**Exercise**
Leave the images behind and copy every record exactly.

**Source material**
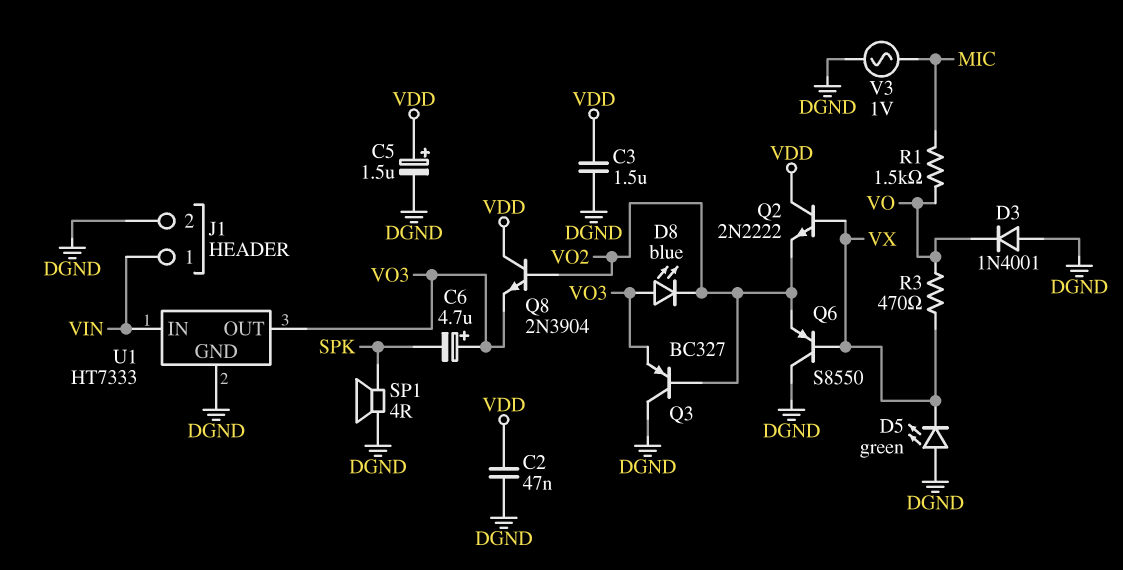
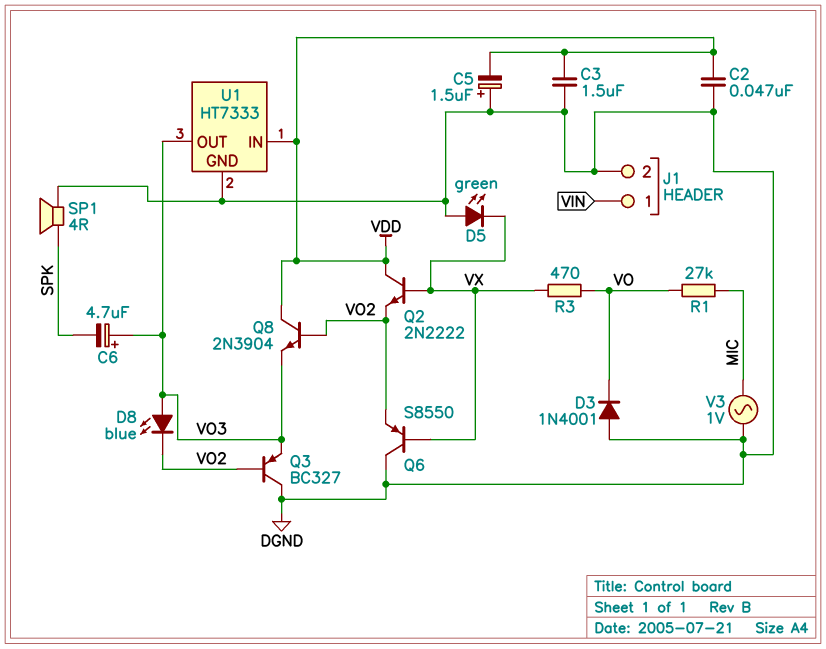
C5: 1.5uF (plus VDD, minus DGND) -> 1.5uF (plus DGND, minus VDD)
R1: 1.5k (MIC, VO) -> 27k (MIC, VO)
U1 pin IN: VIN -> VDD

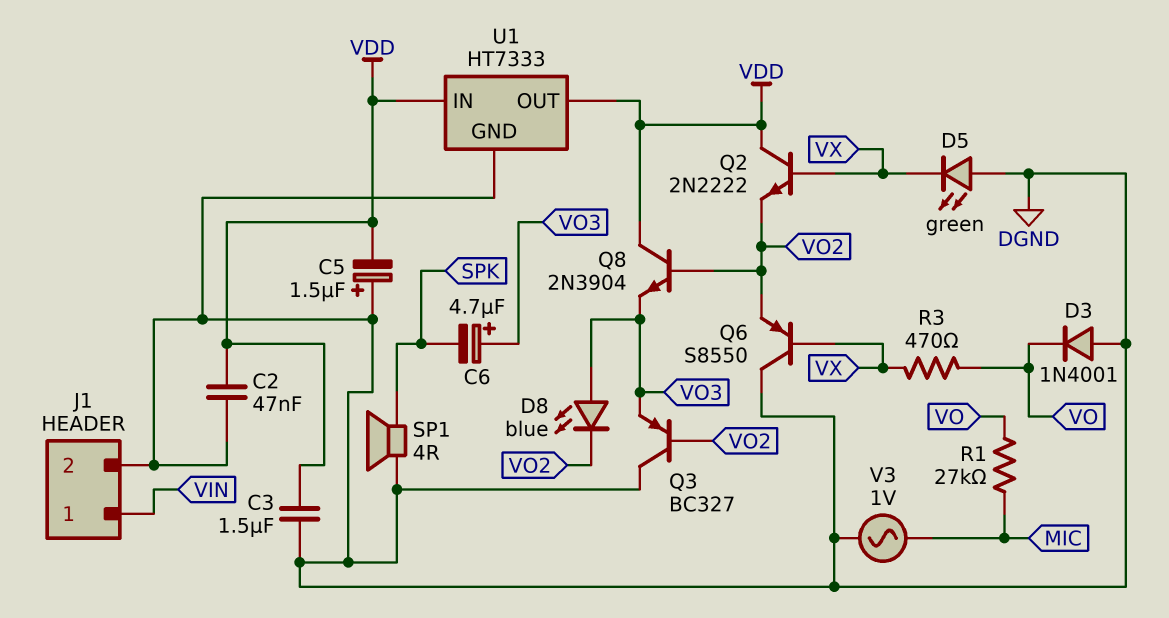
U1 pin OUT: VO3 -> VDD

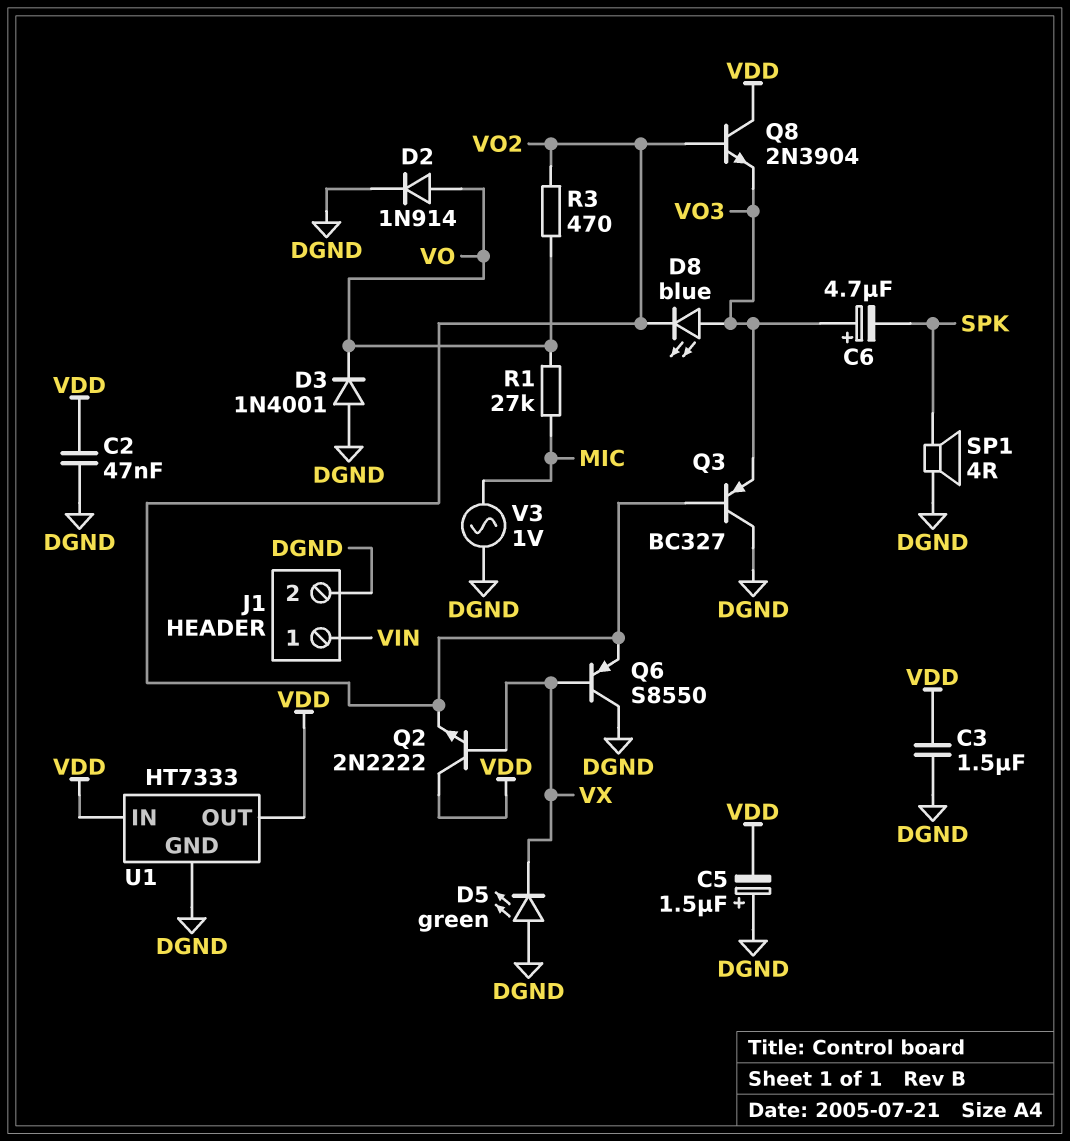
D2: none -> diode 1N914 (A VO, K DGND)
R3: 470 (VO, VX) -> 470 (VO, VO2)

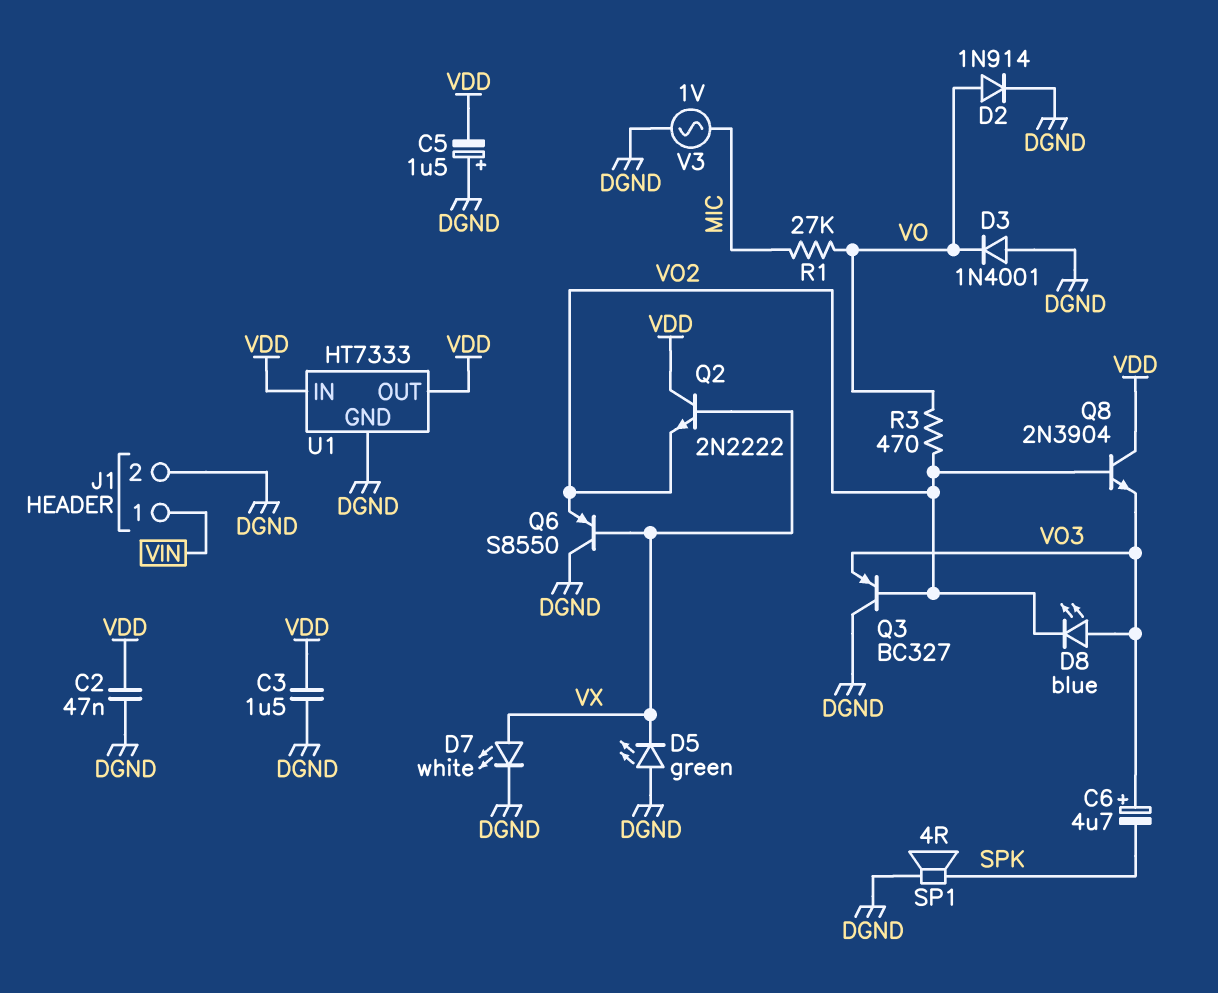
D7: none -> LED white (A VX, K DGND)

**Result below**
C5: 1.5uF (plus VDD, minus DGND) -> 1.5uF (plus DGND, minus VDD)
R1: 1.5k (MIC, VO) -> 27k (MIC, VO)
U1 pin IN: VIN -> VDD

U1 pin OUT: VO3 -> VDD

D2: none -> diode 1N914 (A VO, K DGND)
R3: 470 (VO, VX) -> 470 (VO, VO2)

D7: none -> LED white (A VX, K DGND)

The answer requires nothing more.